◆ Spatial object tracking data:

-----

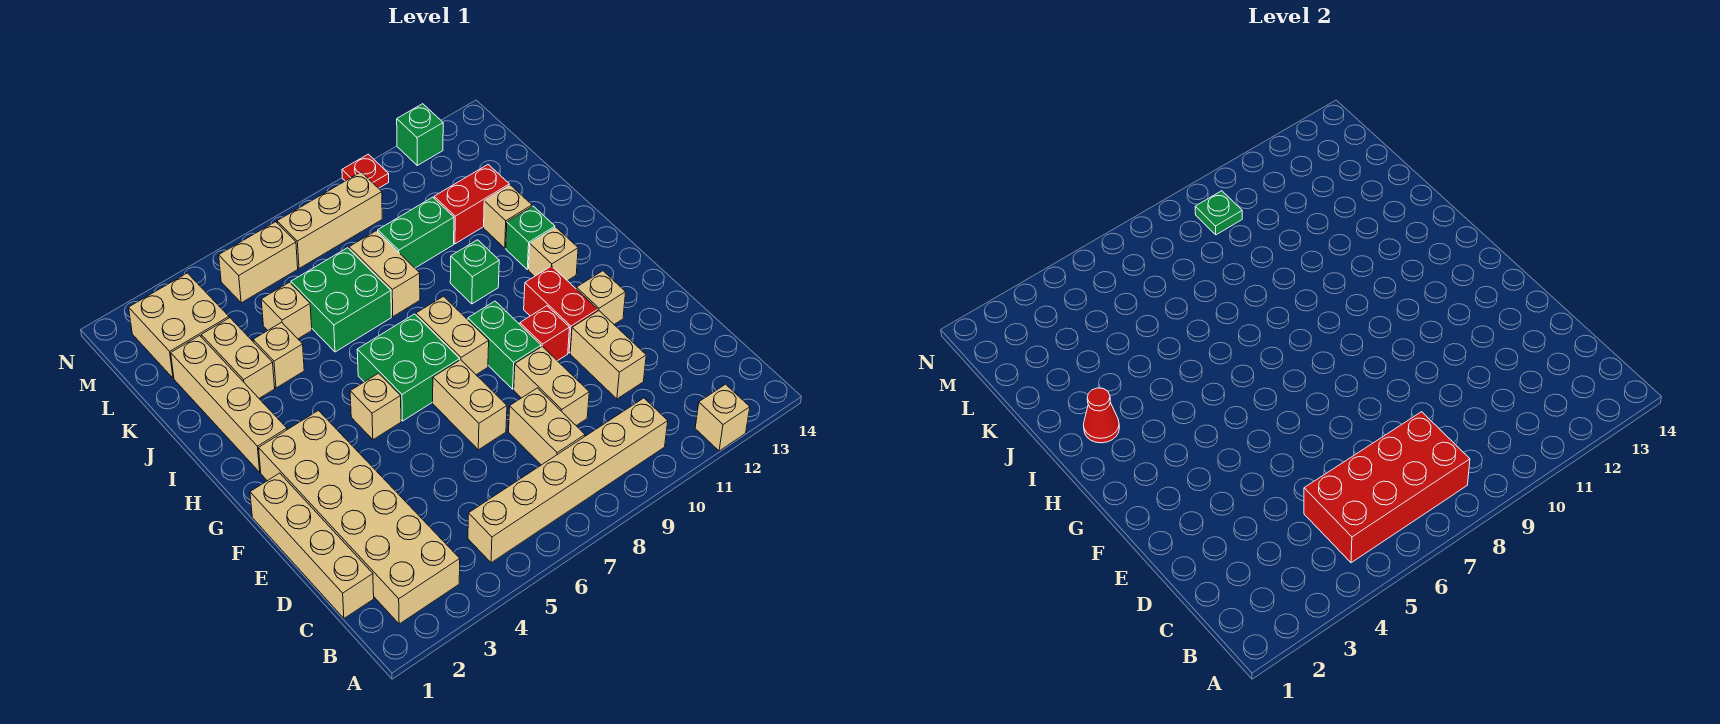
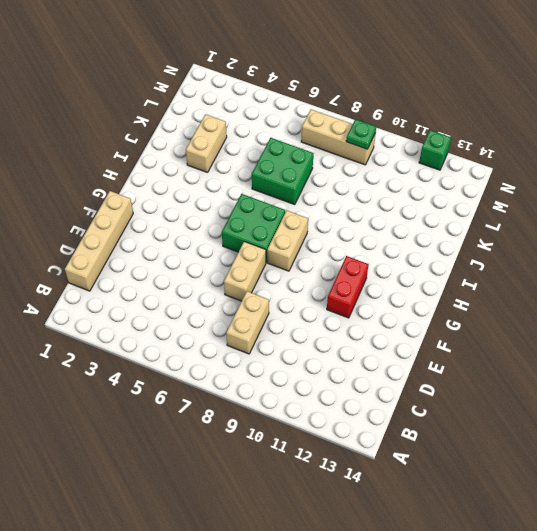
none -> tan brick A12 level 1
none -> tan brick B2:G3 level 1
none -> tan brick B5:B10 level 1
none -> tan brick D9:E9 level 1

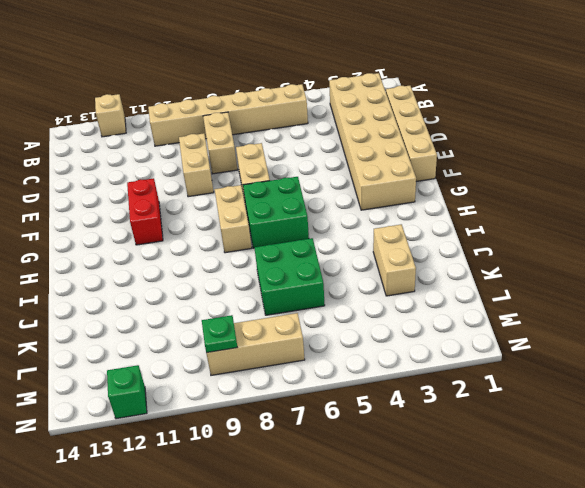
none -> tan brick D11:E11 level 1
none -> green brick F9:G9 level 1
none -> red brick F10 level 1
none -> tan brick F12 level 1

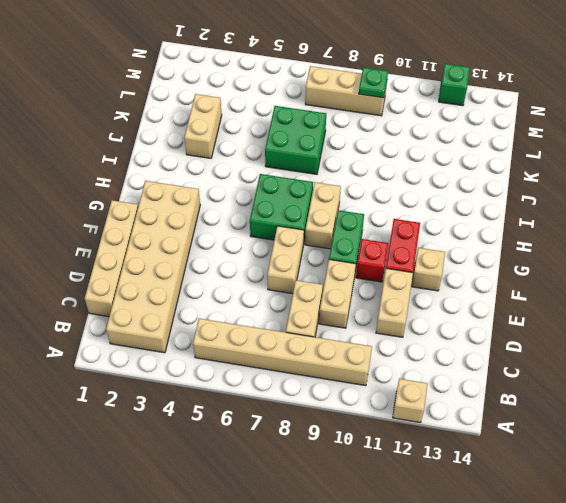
none -> tan brick G5 level 1
none -> tan brick H2:K2 level 1
none -> tan brick H12 level 1
none -> green brick I10 level 1

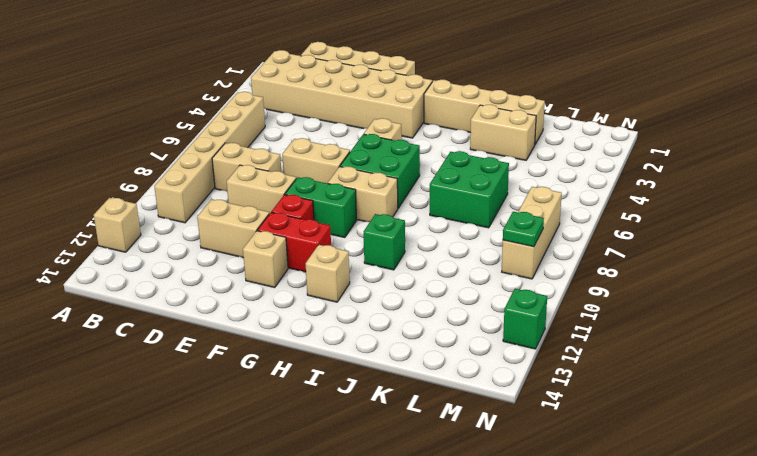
none -> green brick I12 level 1
none -> tan brick J4 level 1
none -> tan brick J8:K8 level 1
none -> tan brick J12 level 1

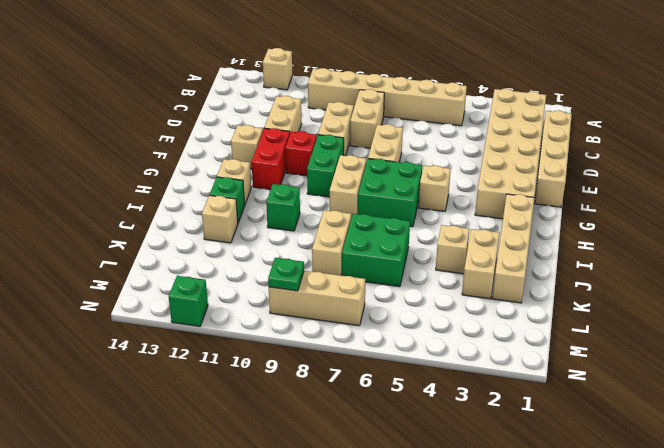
none -> tan brick K5 level 1
none -> green brick K9:K10 level 1
none -> red brick K11:K12 level 1
none -> tan brick L2:M3 level 1

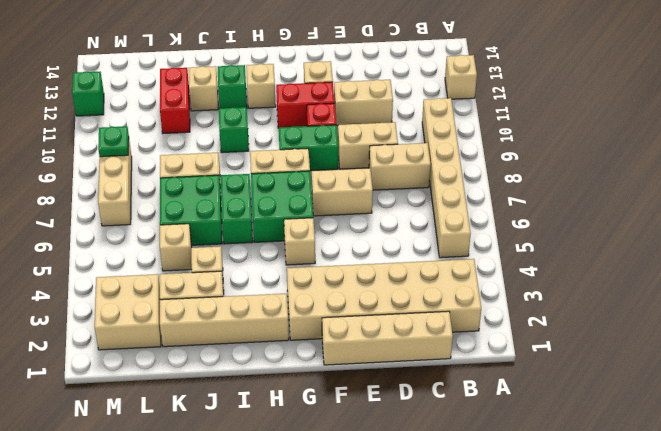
green brick I6:I7 level 1 -> green brick K9:K10 level 1
none -> tan brick M5:M6 level 1
none -> red plate N10 level 1
none -> red brick B5:C8 level 2
none -> red cone I2 level 2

-----

◆ What is needed:
Each record must be returned exactly as it stands, and the images omitted.

◆ Response:
none -> tan brick A12 level 1
none -> tan brick B2:G3 level 1
none -> tan brick B5:B10 level 1
none -> tan brick D9:E9 level 1

none -> tan brick D11:E11 level 1
none -> green brick F9:G9 level 1
none -> red brick F10 level 1
none -> tan brick F12 level 1

none -> tan brick G5 level 1
none -> tan brick H2:K2 level 1
none -> tan brick H12 level 1
none -> green brick I10 level 1

none -> green brick I12 level 1
none -> tan brick J4 level 1
none -> tan brick J8:K8 level 1
none -> tan brick J12 level 1

none -> tan brick K5 level 1
none -> green brick K9:K10 level 1
none -> red brick K11:K12 level 1
none -> tan brick L2:M3 level 1

green brick I6:I7 level 1 -> green brick K9:K10 level 1
none -> tan brick M5:M6 level 1
none -> red plate N10 level 1
none -> red brick B5:C8 level 2
none -> red cone I2 level 2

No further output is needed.